▸ **Materials provided**
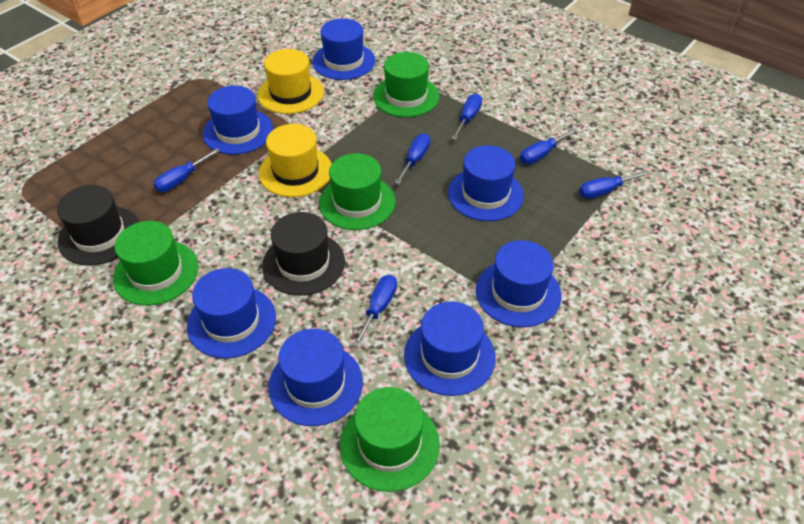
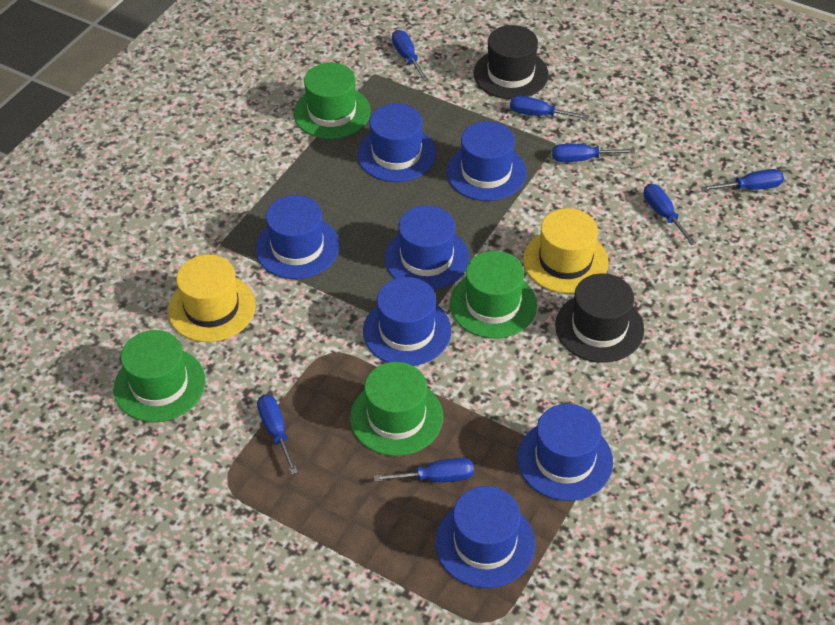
blue screwdriver: 6 -> 7

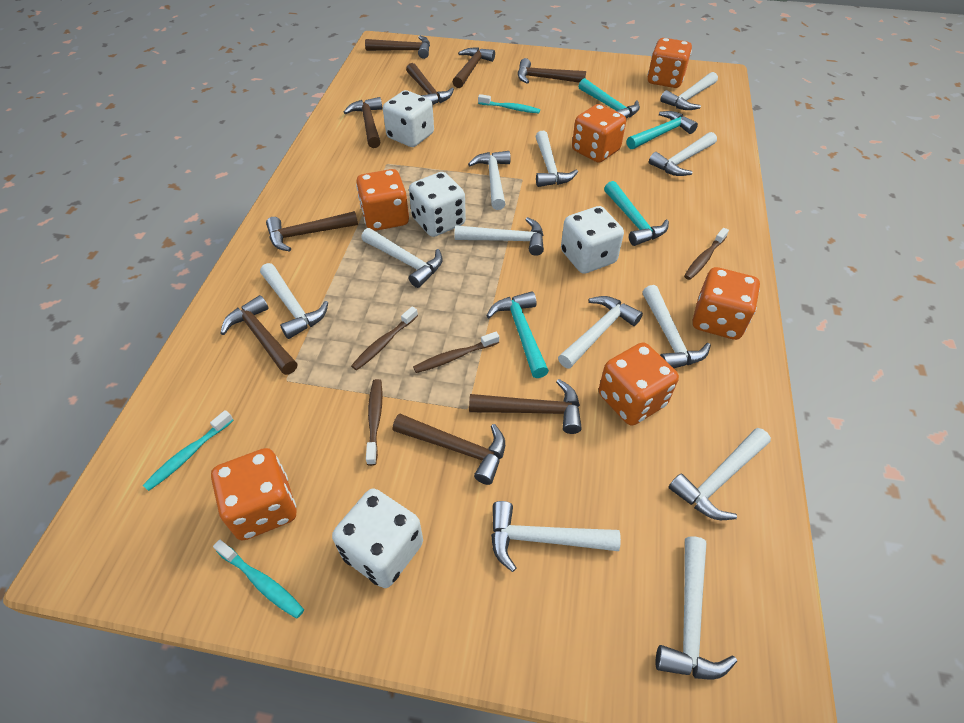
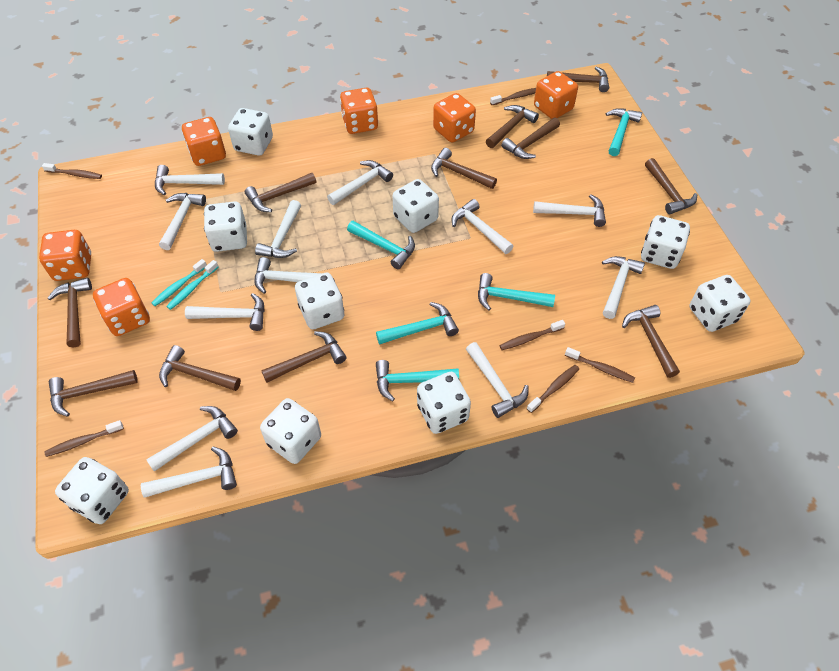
brown hammer: 9 -> 11
brown toothbrush: 4 -> 6
turquoise hammer: 4 -> 5
turquoise toothbrush: 3 -> 2
white dice: 4 -> 9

▸ **Problem to solve**
Take the line that contains "brown hammer: 9 -> 11" and every line after it in the material above. Set those lines down exactly and nothing more.

▸ **Problem solution**
brown hammer: 9 -> 11
brown toothbrush: 4 -> 6
turquoise hammer: 4 -> 5
turquoise toothbrush: 3 -> 2
white dice: 4 -> 9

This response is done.